### WORK ORDER
When you reach the line containing "BT3: 7.4V (plus" in the data below, begin returning lines exactly as written, and stop once the line containing "RL3 pin NC: none -> COM" has been returned.

** DATASET RECORDS follows **

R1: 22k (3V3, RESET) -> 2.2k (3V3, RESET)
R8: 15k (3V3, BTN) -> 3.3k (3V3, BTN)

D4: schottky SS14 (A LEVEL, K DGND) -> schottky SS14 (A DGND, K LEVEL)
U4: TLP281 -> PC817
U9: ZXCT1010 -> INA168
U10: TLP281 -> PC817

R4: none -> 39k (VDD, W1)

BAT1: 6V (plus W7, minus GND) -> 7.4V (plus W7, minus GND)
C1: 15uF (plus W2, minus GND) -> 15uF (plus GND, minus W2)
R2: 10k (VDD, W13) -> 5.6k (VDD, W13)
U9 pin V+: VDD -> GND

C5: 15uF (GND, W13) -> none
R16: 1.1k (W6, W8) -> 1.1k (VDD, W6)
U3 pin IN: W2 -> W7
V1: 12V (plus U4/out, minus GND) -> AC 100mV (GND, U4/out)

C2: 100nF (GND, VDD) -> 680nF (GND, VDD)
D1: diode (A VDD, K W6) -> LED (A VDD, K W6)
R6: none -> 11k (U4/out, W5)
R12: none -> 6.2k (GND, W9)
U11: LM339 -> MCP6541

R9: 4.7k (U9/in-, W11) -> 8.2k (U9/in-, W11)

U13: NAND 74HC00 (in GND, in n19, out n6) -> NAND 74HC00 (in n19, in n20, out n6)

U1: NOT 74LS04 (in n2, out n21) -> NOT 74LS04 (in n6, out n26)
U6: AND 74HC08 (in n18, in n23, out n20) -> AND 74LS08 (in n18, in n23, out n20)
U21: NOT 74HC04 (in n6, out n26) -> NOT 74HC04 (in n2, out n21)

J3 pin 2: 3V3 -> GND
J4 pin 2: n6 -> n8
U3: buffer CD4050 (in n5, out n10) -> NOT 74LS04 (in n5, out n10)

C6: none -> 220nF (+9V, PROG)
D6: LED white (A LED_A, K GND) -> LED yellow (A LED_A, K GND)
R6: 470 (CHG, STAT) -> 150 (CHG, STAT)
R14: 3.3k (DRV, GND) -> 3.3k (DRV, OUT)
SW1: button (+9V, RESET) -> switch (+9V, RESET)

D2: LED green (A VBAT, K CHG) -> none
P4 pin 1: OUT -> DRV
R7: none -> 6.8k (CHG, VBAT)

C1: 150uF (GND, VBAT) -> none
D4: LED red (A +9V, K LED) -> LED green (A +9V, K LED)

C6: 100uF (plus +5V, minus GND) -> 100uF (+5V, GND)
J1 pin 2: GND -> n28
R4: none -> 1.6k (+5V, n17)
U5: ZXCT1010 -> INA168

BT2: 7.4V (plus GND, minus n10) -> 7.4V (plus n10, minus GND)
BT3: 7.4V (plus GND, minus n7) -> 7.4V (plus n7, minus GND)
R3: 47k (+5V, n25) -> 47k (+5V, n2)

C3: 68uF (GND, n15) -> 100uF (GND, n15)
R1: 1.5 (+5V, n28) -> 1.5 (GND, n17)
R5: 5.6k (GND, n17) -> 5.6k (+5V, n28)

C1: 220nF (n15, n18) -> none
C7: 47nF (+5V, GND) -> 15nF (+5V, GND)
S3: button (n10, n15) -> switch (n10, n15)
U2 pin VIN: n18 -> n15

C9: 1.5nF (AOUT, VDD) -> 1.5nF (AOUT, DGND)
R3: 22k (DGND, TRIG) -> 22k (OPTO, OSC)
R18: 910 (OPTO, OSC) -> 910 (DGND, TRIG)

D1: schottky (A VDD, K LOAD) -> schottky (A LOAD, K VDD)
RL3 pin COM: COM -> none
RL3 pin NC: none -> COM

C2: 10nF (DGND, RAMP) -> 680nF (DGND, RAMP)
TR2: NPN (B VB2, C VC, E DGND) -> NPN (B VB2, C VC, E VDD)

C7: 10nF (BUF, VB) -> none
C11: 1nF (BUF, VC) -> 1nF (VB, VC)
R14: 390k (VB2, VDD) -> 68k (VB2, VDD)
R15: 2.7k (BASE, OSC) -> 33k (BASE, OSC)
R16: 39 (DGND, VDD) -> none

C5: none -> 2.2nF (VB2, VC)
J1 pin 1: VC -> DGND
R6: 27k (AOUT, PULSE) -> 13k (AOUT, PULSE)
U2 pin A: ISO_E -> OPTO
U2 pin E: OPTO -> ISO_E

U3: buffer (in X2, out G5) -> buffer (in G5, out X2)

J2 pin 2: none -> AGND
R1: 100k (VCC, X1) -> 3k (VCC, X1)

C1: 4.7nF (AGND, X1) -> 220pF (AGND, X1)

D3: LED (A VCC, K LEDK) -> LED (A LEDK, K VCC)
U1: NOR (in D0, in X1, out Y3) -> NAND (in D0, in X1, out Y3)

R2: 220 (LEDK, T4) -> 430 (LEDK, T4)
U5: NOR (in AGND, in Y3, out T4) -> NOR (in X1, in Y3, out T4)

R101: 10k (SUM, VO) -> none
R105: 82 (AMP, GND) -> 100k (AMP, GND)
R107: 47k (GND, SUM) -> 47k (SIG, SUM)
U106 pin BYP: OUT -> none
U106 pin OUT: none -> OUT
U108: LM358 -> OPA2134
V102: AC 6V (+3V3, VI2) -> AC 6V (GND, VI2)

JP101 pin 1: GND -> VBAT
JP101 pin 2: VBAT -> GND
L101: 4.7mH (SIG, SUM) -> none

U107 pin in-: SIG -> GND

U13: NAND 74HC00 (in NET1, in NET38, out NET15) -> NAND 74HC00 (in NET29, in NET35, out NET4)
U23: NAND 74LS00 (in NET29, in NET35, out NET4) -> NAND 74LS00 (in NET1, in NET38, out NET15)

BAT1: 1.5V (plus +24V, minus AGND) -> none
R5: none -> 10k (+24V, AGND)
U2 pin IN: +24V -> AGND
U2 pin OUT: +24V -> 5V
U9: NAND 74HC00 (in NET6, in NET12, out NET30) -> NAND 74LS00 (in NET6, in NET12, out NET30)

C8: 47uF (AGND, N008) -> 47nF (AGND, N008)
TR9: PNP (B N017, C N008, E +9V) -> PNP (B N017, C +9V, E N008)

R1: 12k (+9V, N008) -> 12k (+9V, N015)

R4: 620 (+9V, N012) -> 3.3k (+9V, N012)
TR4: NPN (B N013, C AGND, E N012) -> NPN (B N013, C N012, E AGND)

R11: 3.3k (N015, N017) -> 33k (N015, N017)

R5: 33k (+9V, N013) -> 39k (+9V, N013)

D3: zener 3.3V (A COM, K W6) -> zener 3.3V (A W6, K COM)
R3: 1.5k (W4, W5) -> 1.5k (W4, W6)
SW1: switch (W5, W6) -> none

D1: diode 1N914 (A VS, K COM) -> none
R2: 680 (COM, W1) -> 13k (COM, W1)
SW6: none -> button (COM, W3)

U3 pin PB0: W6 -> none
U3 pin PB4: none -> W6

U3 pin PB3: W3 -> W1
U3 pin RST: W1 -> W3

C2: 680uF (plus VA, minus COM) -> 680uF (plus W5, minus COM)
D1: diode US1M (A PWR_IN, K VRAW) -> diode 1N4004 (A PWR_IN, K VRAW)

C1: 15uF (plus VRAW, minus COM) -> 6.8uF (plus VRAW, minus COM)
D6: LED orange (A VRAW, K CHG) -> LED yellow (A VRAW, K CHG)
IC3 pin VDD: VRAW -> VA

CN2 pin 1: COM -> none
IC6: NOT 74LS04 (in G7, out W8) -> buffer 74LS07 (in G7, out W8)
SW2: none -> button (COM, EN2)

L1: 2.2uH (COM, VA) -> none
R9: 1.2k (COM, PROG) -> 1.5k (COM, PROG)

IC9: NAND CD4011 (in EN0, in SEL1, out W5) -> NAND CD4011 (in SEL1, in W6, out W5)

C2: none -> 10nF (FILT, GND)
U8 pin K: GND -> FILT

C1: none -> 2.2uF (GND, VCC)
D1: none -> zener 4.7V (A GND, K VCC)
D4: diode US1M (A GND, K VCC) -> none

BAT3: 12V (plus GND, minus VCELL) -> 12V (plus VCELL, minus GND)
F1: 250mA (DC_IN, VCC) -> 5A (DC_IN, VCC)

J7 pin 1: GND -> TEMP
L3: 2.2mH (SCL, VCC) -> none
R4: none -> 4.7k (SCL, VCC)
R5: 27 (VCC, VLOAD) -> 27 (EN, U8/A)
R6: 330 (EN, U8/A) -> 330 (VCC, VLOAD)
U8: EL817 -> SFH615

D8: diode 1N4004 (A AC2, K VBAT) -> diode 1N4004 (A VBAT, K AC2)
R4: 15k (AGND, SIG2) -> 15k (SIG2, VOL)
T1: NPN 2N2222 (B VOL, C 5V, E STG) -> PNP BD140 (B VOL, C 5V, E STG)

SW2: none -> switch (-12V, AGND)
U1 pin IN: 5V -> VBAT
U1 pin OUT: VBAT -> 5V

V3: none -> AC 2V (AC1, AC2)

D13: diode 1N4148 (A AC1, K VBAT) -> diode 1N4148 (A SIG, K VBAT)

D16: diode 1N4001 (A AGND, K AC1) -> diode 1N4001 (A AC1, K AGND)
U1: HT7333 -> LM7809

** End of DATASET RECORDS **

### YOUR SOLUTION
BT3: 7.4V (plus GND, minus n7) -> 7.4V (plus n7, minus GND)
R3: 47k (+5V, n25) -> 47k (+5V, n2)

C3: 68uF (GND, n15) -> 100uF (GND, n15)
R1: 1.5 (+5V, n28) -> 1.5 (GND, n17)
R5: 5.6k (GND, n17) -> 5.6k (+5V, n28)

C1: 220nF (n15, n18) -> none
C7: 47nF (+5V, GND) -> 15nF (+5V, GND)
S3: button (n10, n15) -> switch (n10, n15)
U2 pin VIN: n18 -> n15

C9: 1.5nF (AOUT, VDD) -> 1.5nF (AOUT, DGND)
R3: 22k (DGND, TRIG) -> 22k (OPTO, OSC)
R18: 910 (OPTO, OSC) -> 910 (DGND, TRIG)

D1: schottky (A VDD, K LOAD) -> schottky (A LOAD, K VDD)
RL3 pin COM: COM -> none
RL3 pin NC: none -> COM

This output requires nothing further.